#### What the task asks:
Repeat everything from the row containing "24 m inside the frame." down to the row containing "road 2 (residential): [(0,113),(100,54),(155,0)]", both included, and nothing else.

#### Material supplied:
-- BEGIN --

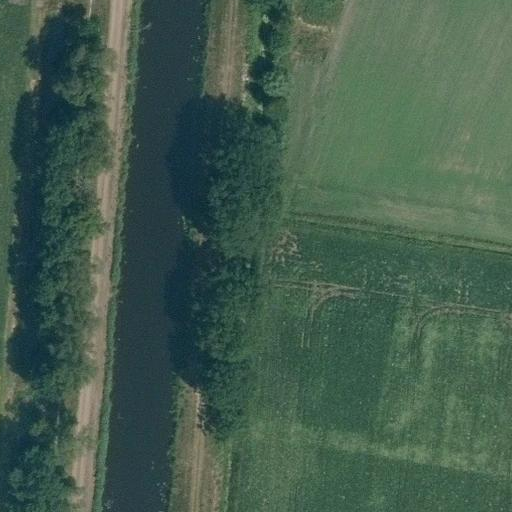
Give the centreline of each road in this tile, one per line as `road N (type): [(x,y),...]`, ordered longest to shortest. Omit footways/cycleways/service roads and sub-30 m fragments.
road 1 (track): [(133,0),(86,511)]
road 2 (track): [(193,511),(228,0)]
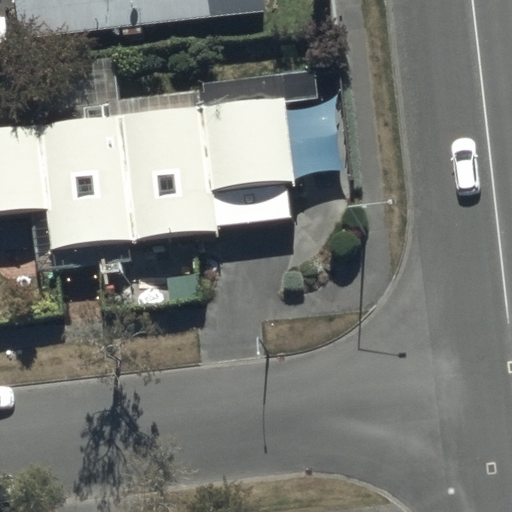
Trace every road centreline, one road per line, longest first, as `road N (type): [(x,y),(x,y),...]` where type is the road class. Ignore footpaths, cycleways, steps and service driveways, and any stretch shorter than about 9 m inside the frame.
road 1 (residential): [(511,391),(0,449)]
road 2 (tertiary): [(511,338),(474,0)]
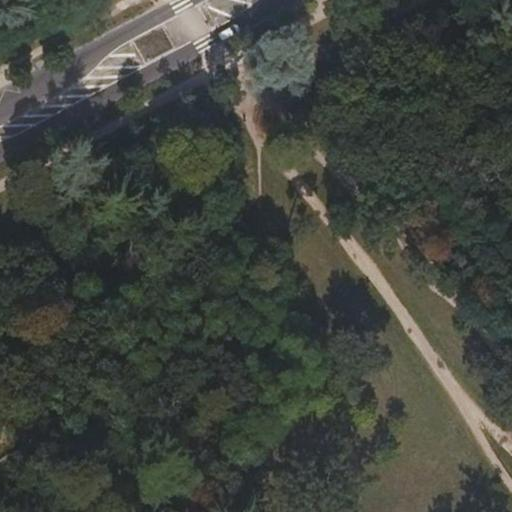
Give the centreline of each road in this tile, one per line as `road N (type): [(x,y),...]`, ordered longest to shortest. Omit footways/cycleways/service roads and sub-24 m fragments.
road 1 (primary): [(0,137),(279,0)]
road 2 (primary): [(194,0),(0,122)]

-- END --
-- BEGIN --

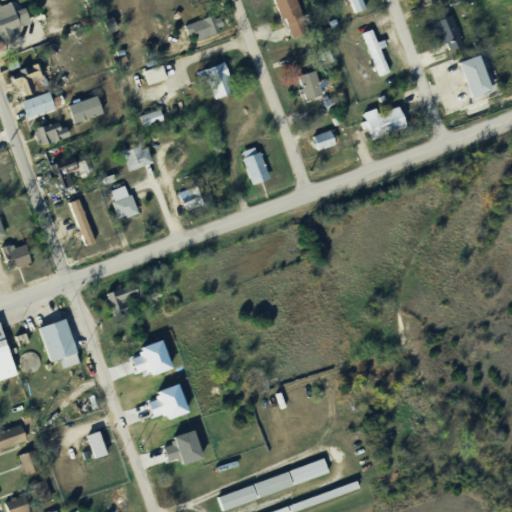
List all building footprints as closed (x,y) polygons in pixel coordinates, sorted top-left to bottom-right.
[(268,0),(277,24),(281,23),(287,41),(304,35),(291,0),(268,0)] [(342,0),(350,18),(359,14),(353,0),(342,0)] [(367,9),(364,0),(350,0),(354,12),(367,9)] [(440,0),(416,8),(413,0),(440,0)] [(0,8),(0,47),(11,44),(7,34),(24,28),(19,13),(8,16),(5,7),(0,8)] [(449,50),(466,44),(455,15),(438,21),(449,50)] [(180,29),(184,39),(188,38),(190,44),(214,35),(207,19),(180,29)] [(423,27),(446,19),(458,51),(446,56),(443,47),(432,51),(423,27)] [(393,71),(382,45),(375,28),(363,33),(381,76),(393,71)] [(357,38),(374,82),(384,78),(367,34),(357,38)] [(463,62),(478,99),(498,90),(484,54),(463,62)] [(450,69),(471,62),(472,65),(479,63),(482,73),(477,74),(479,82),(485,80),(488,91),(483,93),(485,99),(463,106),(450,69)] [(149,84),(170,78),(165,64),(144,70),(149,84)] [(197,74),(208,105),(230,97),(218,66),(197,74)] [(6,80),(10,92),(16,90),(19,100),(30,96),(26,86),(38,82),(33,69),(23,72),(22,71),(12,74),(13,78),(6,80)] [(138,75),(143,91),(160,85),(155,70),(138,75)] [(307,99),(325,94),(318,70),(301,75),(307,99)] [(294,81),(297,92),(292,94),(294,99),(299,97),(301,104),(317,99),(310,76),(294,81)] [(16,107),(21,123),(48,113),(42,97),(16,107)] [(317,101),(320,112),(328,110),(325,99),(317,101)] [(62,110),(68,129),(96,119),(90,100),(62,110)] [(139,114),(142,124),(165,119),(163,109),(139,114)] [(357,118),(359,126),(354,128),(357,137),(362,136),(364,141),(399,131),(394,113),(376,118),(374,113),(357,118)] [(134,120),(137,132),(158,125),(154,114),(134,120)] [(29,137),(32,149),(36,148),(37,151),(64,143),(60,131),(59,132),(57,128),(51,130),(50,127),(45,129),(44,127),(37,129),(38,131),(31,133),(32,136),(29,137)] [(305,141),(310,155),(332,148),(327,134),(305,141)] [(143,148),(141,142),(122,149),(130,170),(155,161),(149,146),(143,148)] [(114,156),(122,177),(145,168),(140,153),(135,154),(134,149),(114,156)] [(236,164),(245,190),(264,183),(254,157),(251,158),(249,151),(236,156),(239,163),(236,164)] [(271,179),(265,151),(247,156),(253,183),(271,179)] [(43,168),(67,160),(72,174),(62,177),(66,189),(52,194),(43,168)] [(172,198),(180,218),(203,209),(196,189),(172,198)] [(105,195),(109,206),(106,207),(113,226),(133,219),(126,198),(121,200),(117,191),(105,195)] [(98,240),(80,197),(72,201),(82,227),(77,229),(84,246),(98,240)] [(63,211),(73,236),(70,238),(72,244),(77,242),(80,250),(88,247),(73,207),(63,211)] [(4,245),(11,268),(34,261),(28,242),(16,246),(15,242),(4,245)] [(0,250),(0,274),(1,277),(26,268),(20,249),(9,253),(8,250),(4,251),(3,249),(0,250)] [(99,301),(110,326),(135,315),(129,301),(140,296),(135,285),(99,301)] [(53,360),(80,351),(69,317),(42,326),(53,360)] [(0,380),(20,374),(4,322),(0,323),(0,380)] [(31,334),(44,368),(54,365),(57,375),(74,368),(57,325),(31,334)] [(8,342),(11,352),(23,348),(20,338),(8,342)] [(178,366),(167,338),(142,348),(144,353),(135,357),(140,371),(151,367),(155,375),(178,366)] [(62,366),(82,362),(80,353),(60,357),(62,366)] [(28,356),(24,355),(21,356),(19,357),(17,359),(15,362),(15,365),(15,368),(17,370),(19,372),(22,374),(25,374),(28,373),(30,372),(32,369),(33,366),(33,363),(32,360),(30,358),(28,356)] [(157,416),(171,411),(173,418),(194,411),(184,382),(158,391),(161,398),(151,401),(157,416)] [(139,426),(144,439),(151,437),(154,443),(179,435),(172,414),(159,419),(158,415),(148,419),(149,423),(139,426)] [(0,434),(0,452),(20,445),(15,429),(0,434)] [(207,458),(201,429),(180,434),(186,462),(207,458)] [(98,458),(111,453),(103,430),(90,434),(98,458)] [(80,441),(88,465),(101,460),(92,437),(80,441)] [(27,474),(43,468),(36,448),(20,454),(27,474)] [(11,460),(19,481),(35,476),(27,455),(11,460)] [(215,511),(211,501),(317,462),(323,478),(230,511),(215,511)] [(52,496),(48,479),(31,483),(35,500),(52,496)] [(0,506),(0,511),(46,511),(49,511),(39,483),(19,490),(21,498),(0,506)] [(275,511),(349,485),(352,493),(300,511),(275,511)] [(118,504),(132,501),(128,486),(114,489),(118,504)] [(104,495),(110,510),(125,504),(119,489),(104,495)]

-- END --
-- BEGIN --

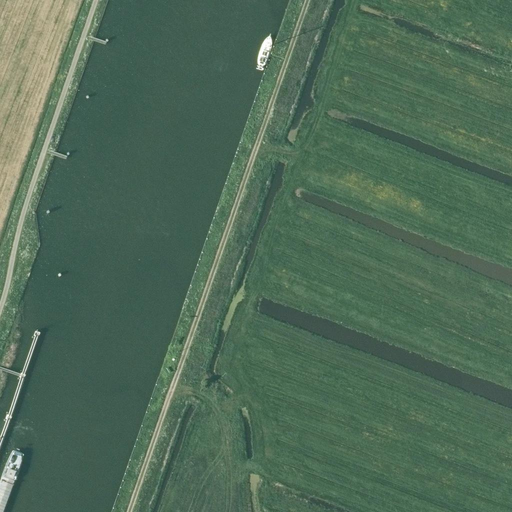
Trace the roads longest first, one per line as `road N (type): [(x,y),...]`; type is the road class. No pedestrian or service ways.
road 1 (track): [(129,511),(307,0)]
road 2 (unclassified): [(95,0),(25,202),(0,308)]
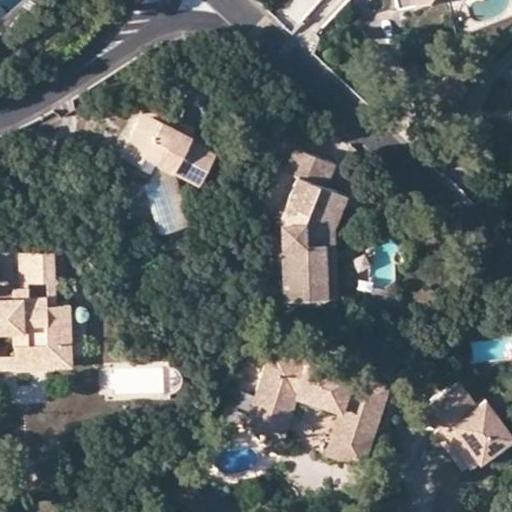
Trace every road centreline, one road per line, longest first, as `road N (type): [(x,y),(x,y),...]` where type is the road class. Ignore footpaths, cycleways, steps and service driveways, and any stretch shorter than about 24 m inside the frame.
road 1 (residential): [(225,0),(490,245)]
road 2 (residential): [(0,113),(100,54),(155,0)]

-- END --

#### The solution:
Trace every road centreline, one road per line, longest first, as `road N (type): [(x,y),(x,y),...]` where type is the road class. Ignore footpaths, cycleways, steps and service driveways, and any stretch shorter than about 24 m inside the frame.
road 1 (residential): [(225,0),(490,245)]
road 2 (residential): [(0,113),(100,54),(155,0)]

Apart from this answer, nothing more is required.